[Work item]
Could you transcribe every record below exactly as written, leaving out any pictures?

# # # #

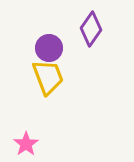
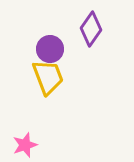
purple circle: moved 1 px right, 1 px down
pink star: moved 1 px left, 1 px down; rotated 15 degrees clockwise
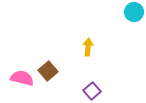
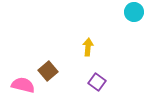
pink semicircle: moved 1 px right, 7 px down
purple square: moved 5 px right, 9 px up; rotated 12 degrees counterclockwise
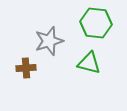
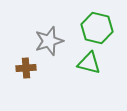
green hexagon: moved 1 px right, 5 px down; rotated 8 degrees clockwise
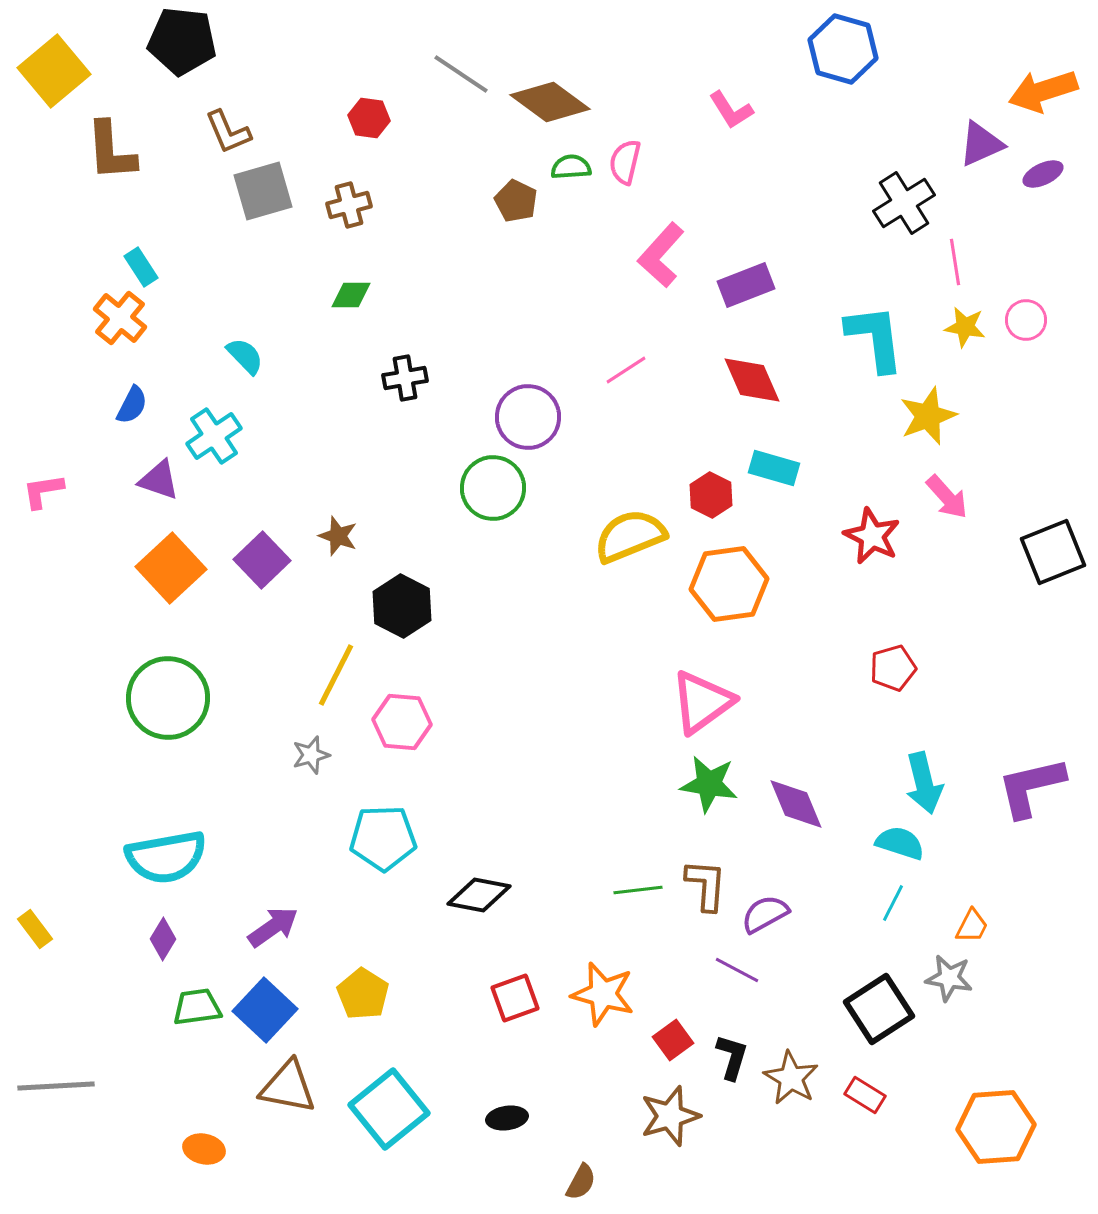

# # # #

[Reply]
purple circle: moved 1 px right, 1 px down
pink star: moved 1 px left, 1 px down; rotated 15 degrees clockwise
pink semicircle: moved 1 px right, 7 px down
purple square: moved 5 px right, 9 px up; rotated 12 degrees counterclockwise
green hexagon: moved 1 px right, 5 px down; rotated 8 degrees clockwise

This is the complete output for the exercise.